Starting at the line that contains "orange brick B6:E6 level 1 -> none" and stopping at the line that contains "lime brick D8", restate each line of the records below exactly. Omit the pictures.

→ **DATA SHOWN**

○ ○ ○

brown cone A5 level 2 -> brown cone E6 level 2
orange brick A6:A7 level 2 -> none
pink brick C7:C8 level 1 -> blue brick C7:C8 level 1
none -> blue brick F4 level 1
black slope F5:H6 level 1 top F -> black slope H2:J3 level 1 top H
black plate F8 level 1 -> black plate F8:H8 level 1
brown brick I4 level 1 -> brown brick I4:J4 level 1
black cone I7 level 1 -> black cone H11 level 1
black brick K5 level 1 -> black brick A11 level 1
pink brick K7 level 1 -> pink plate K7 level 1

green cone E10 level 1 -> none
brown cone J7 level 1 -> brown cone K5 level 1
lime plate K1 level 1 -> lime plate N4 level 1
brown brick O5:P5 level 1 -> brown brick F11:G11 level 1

○ ○ ○

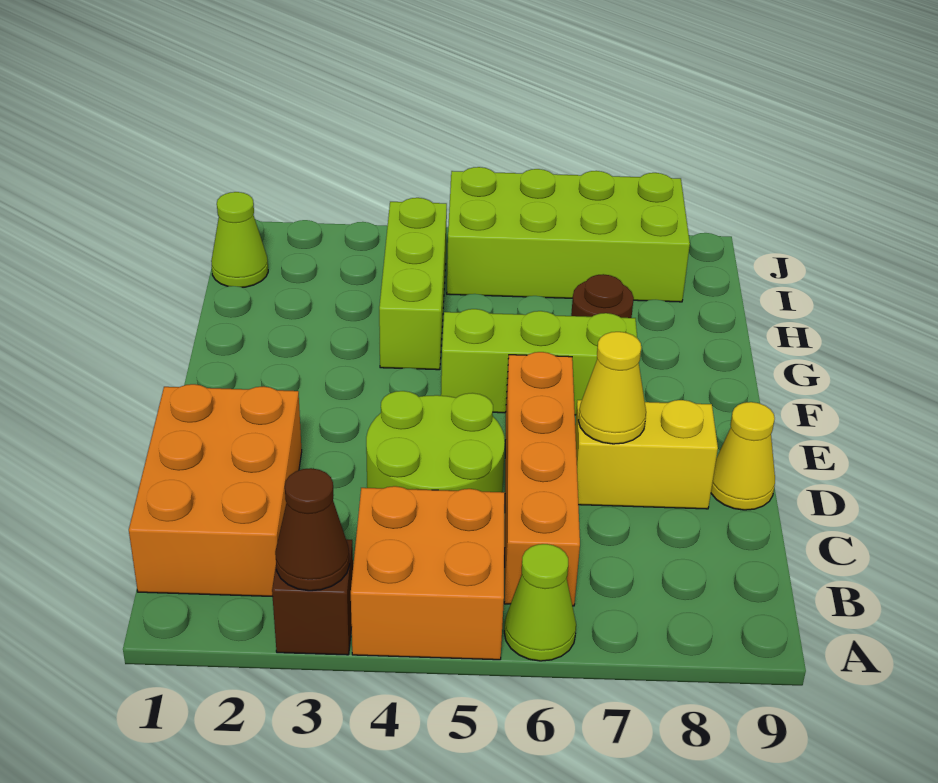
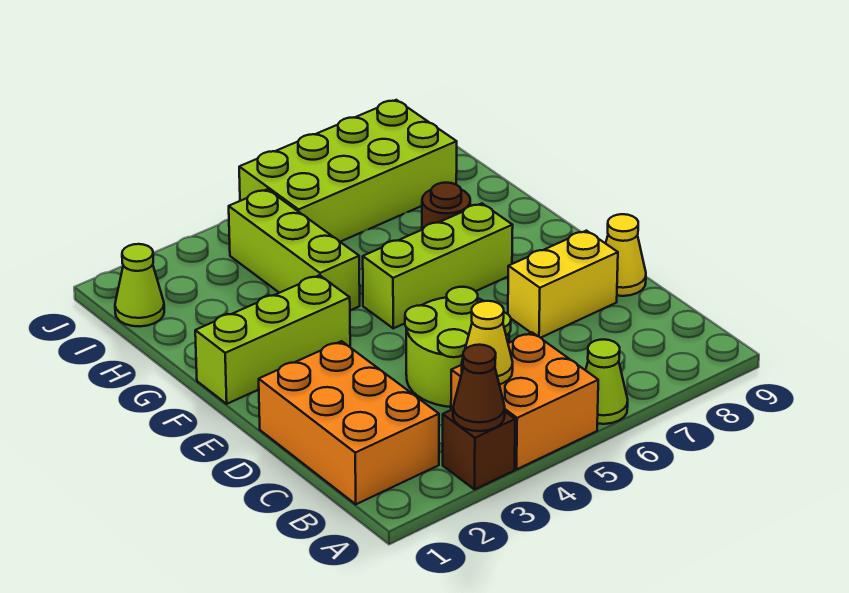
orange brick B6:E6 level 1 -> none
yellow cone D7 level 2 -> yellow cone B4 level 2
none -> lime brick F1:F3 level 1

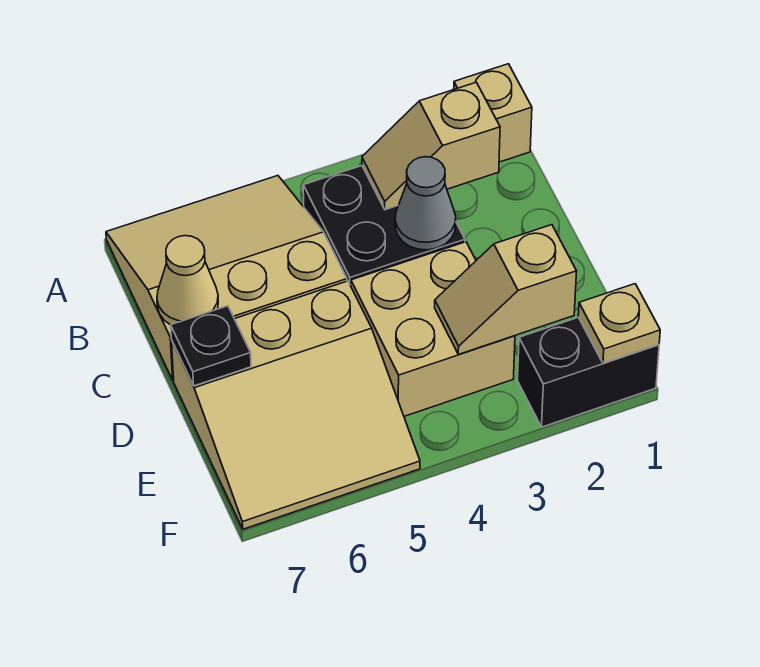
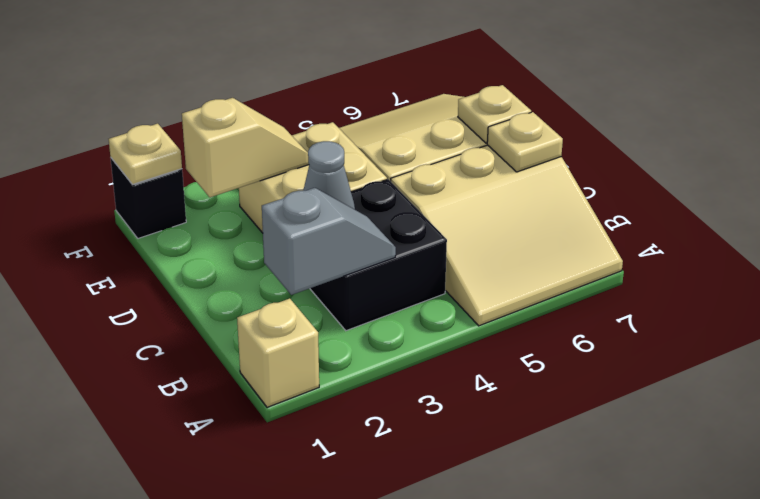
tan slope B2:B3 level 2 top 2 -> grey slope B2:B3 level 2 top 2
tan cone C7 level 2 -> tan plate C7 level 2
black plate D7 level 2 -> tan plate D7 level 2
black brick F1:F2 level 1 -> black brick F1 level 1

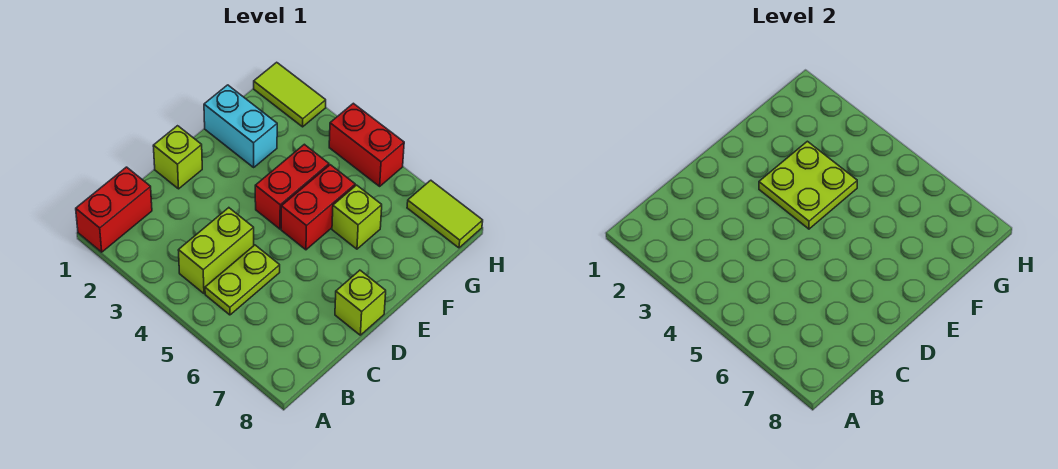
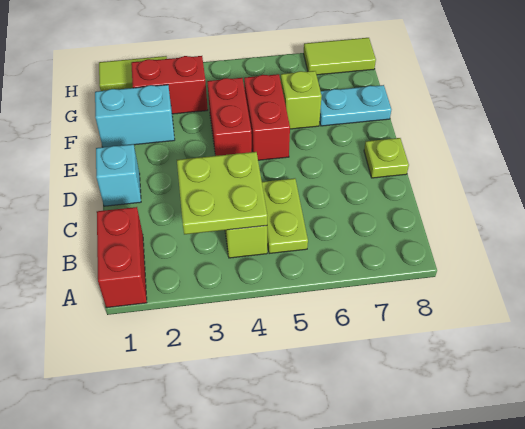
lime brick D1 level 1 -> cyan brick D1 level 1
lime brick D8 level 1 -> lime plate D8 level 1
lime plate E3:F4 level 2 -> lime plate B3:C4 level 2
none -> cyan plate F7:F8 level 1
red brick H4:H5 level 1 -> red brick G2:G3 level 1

○ ○ ○

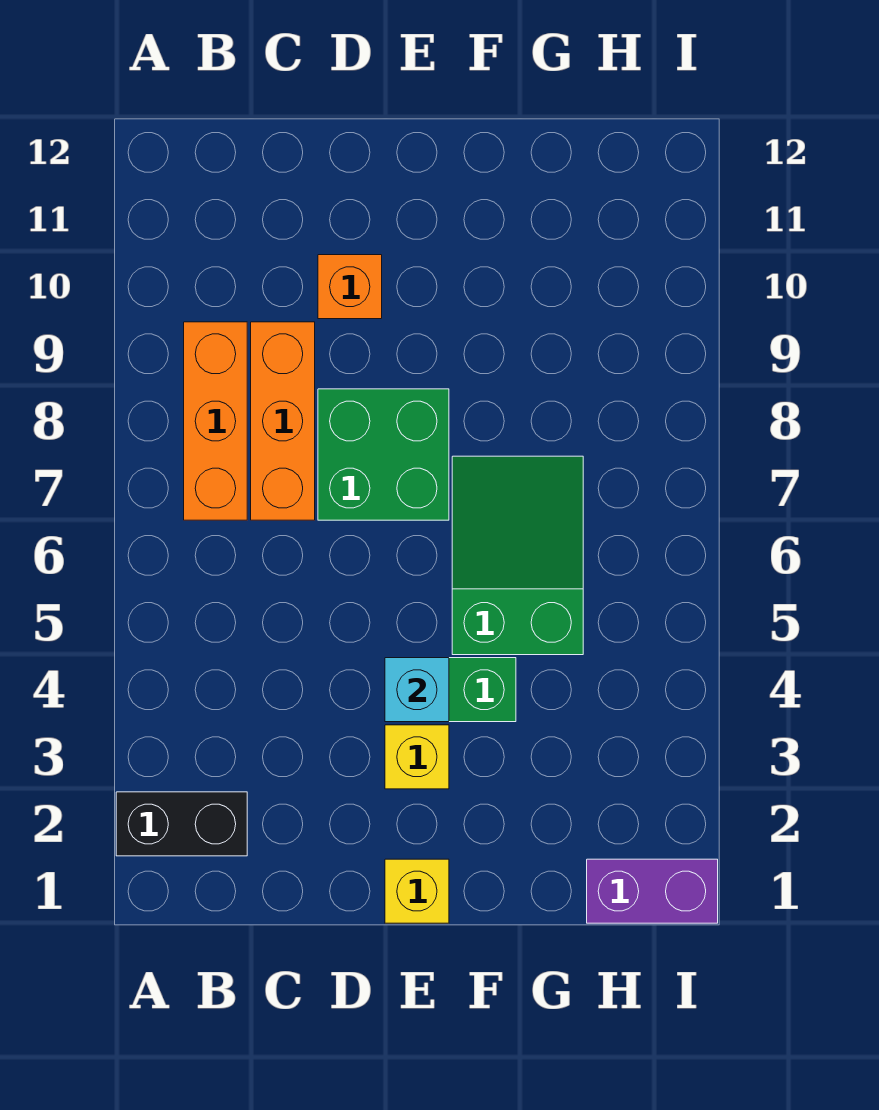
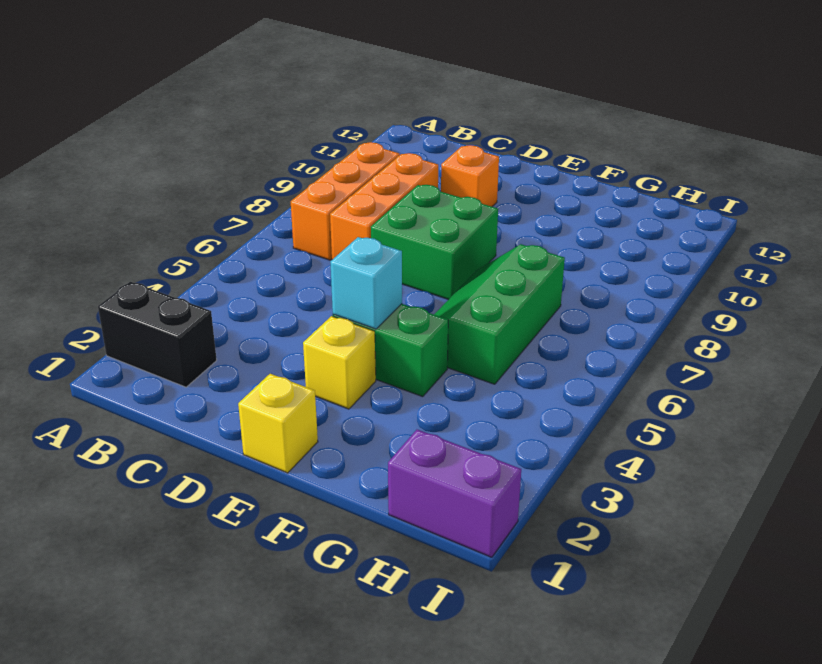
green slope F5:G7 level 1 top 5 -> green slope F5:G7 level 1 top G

○ ○ ○

→ **RESULT FOR THIS TASK**
orange brick B6:E6 level 1 -> none
yellow cone D7 level 2 -> yellow cone B4 level 2
none -> lime brick F1:F3 level 1

tan slope B2:B3 level 2 top 2 -> grey slope B2:B3 level 2 top 2
tan cone C7 level 2 -> tan plate C7 level 2
black plate D7 level 2 -> tan plate D7 level 2
black brick F1:F2 level 1 -> black brick F1 level 1

lime brick D1 level 1 -> cyan brick D1 level 1
lime brick D8 level 1 -> lime plate D8 level 1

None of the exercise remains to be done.